_Request_.
What follows is a set of records. Copy them exactly and leave out the images.

Object state change records
····················

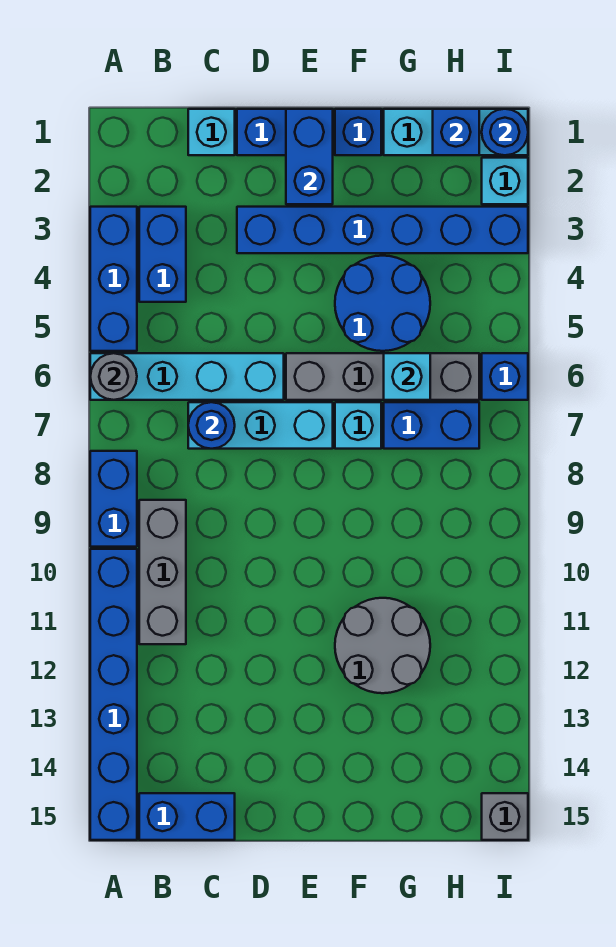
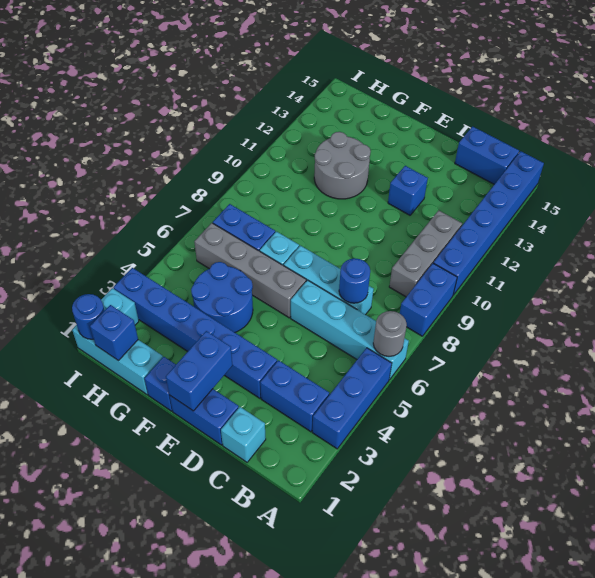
blue 1x2 brick [139,207,186,302] -> blue 1x2 brick turned to [260,360,329,432]
cyan 1x1 brick [384,353,430,400] -> none
blue 1x1 brick [482,353,528,400] -> blue 1x1 brick moved to [388,166,428,215]
grey 1x1 brick [482,793,528,840] -> none

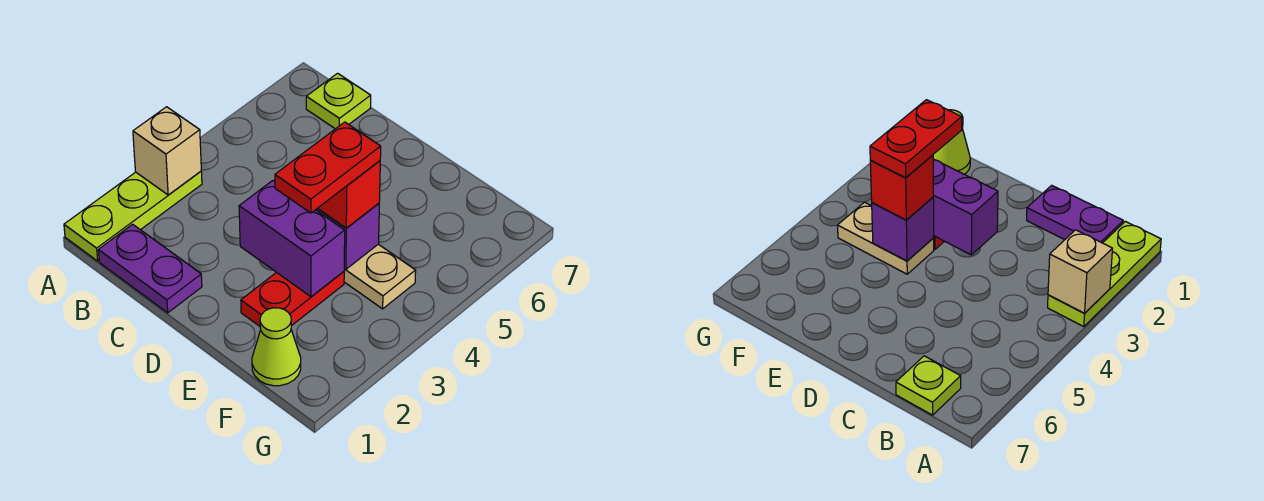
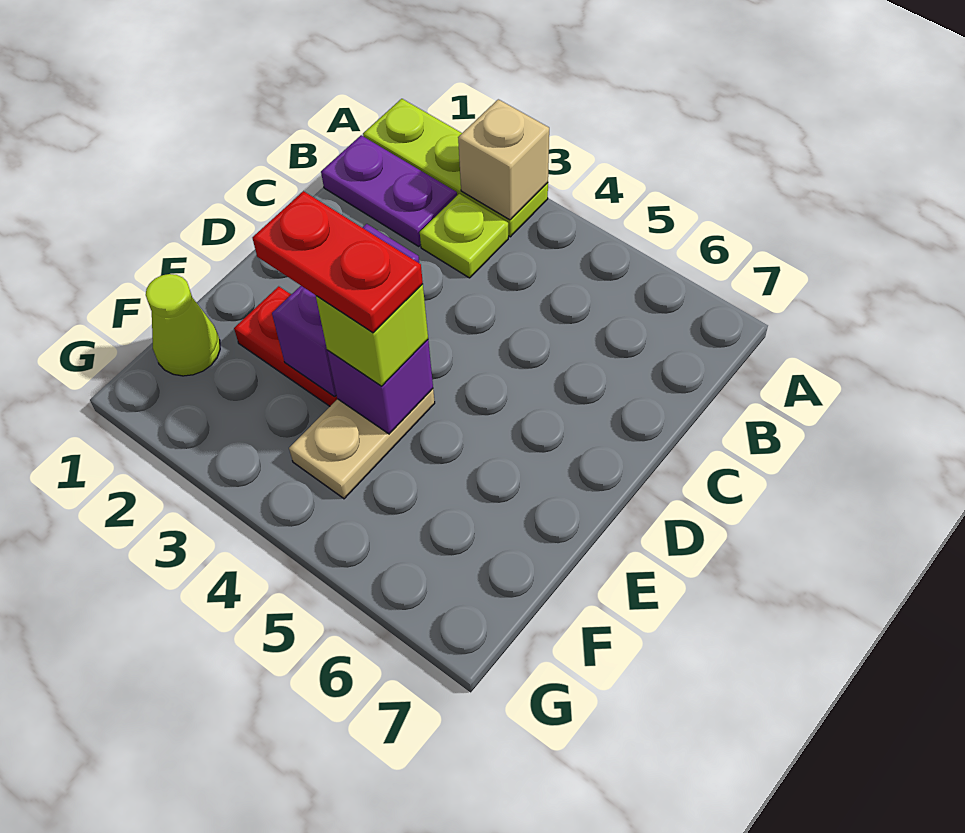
purple 1x2 plate [98,224,202,313] -> purple 1x2 plate turned to [321,135,457,246]
lime 1x1 plate [306,73,371,129] -> lime 1x1 plate moved to [420,194,508,278]
red 1x1 brick [318,161,380,228] -> lime 1x1 brick [316,284,428,386]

····················

_Solution to the problem_.
blue 1x2 brick [139,207,186,302] -> blue 1x2 brick turned to [260,360,329,432]
cyan 1x1 brick [384,353,430,400] -> none
blue 1x1 brick [482,353,528,400] -> blue 1x1 brick moved to [388,166,428,215]
grey 1x1 brick [482,793,528,840] -> none

purple 1x2 plate [98,224,202,313] -> purple 1x2 plate turned to [321,135,457,246]
lime 1x1 plate [306,73,371,129] -> lime 1x1 plate moved to [420,194,508,278]
red 1x1 brick [318,161,380,228] -> lime 1x1 brick [316,284,428,386]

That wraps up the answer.